+++ PROVIDED MATERIAL +++

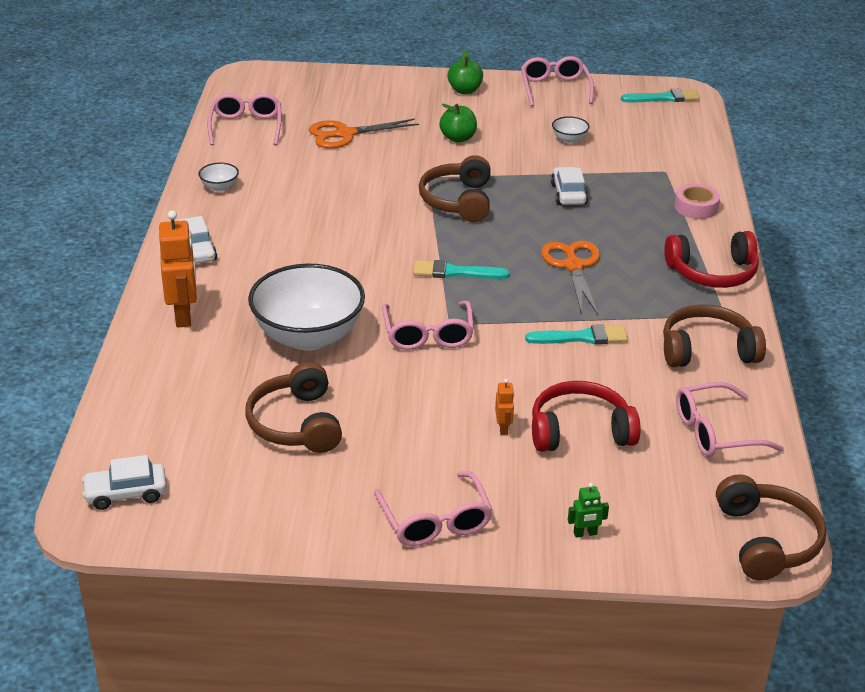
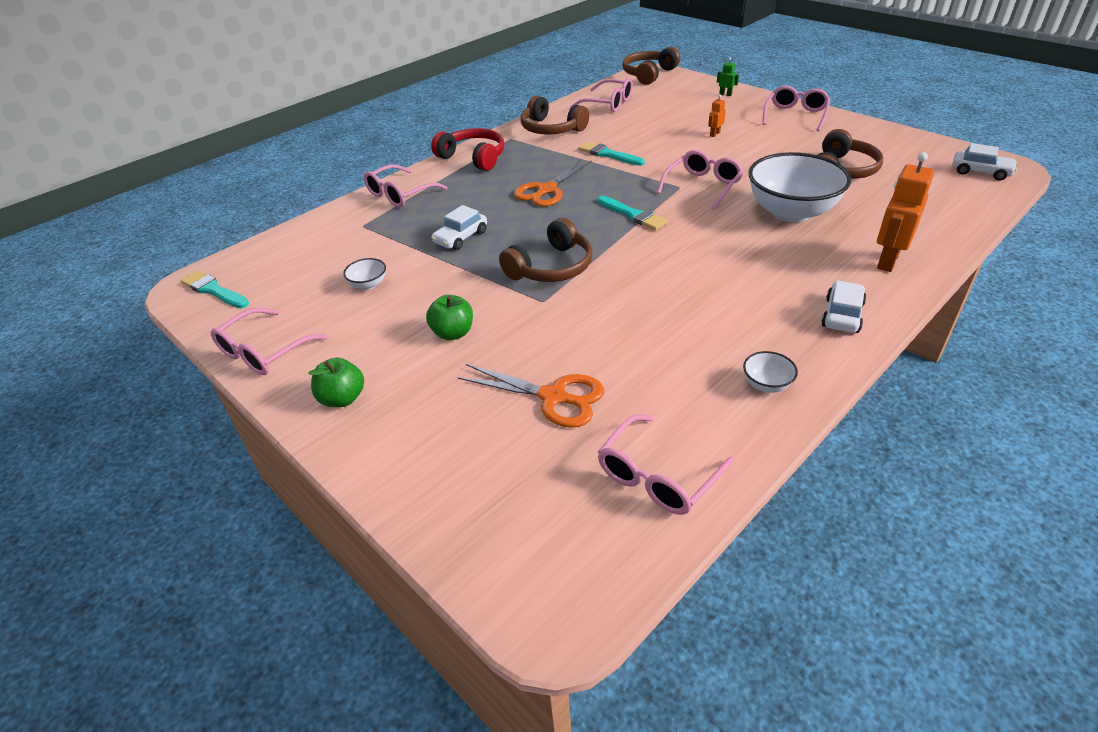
camera: 135 degrees left, 5 degrees up
(580, 431) = (675, 122): red headphones -> none
(696, 207) = (400, 194): pink tape -> pink glasses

+++

> ACTION ITEM:
The job here is to retype the data exactly, with no pictures included.

> ANSWER TO THIS TASK:
camera: 135 degrees left, 5 degrees up
(580, 431) = (675, 122): red headphones -> none
(696, 207) = (400, 194): pink tape -> pink glasses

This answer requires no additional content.